> [Try it]:
Print the entries exactly; no image belongs in the copy.

Segment Open

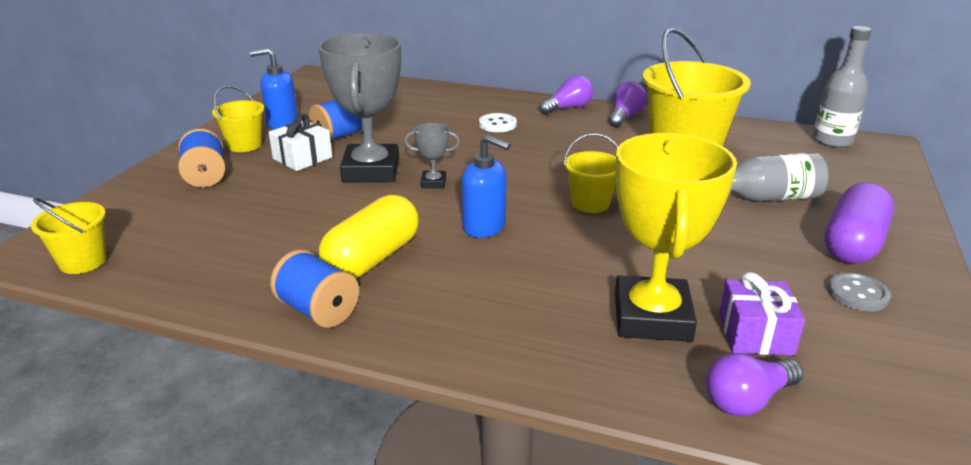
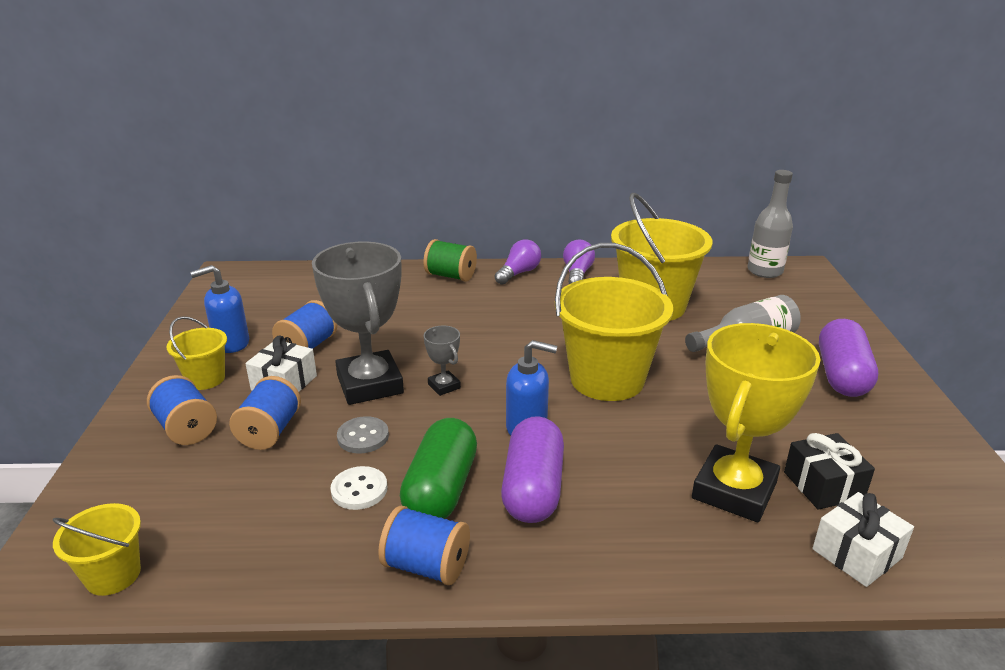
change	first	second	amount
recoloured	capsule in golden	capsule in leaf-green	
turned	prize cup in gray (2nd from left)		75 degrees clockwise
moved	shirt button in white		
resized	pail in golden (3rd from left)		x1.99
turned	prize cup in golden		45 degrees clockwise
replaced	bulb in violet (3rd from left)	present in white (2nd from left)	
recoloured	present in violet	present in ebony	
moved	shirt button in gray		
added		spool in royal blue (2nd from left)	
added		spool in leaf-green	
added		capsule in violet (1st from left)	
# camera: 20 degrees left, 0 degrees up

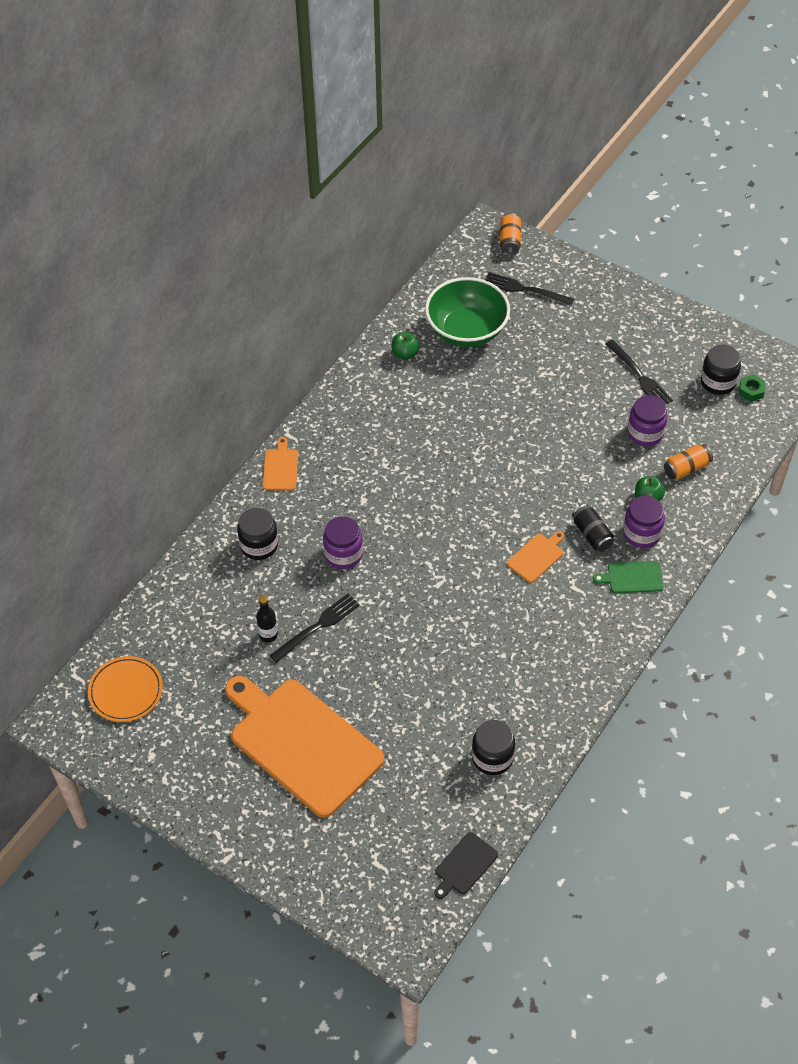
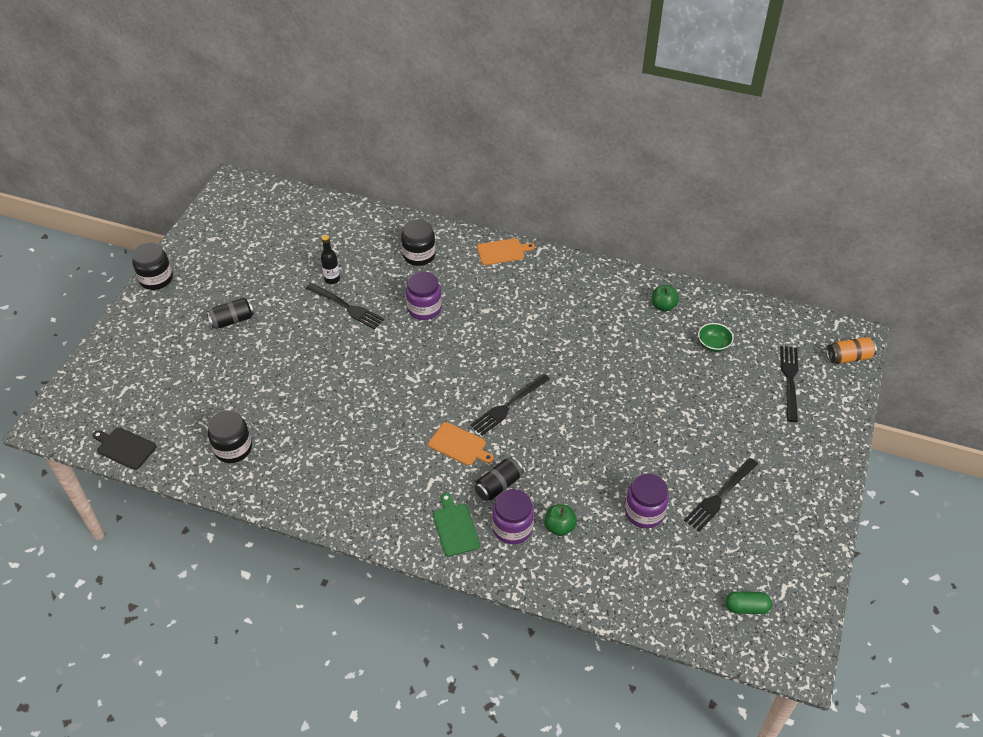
change	first	second	amount
removed	flat dish in orange		
replaced	chopping board in orange (2nd from left)	soda can in ebony (1st from left)	
resized	serving bowl in leaf-green		x0.42
removed	soda can in orange (2nd from left)		
moved	jam jar in ebony (3rd from left in the first image)	jam jar in ebony (1st from left)	
replaced	hexagon nut in leaf-green	capsule in leaf-green	
added		dinner fork in ebony (2nd from left)	
# camera: 75 degrees right, 5 degrees down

Segment Closed

> [Answer for the task]:
change	first	second	amount
recoloured	capsule in golden	capsule in leaf-green	
turned	prize cup in gray (2nd from left)		75 degrees clockwise
moved	shirt button in white		
resized	pail in golden (3rd from left)		x1.99
turned	prize cup in golden		45 degrees clockwise
replaced	bulb in violet (3rd from left)	present in white (2nd from left)	
recoloured	present in violet	present in ebony	
moved	shirt button in gray		
added		spool in royal blue (2nd from left)	
added		spool in leaf-green	
added		capsule in violet (1st from left)	
# camera: 20 degrees left, 0 degrees up

change	first	second	amount
removed	flat dish in orange		
replaced	chopping board in orange (2nd from left)	soda can in ebony (1st from left)	
resized	serving bowl in leaf-green		x0.42
removed	soda can in orange (2nd from left)		
moved	jam jar in ebony (3rd from left in the first image)	jam jar in ebony (1st from left)	
replaced	hexagon nut in leaf-green	capsule in leaf-green	
added		dinner fork in ebony (2nd from left)	
# camera: 75 degrees right, 5 degrees down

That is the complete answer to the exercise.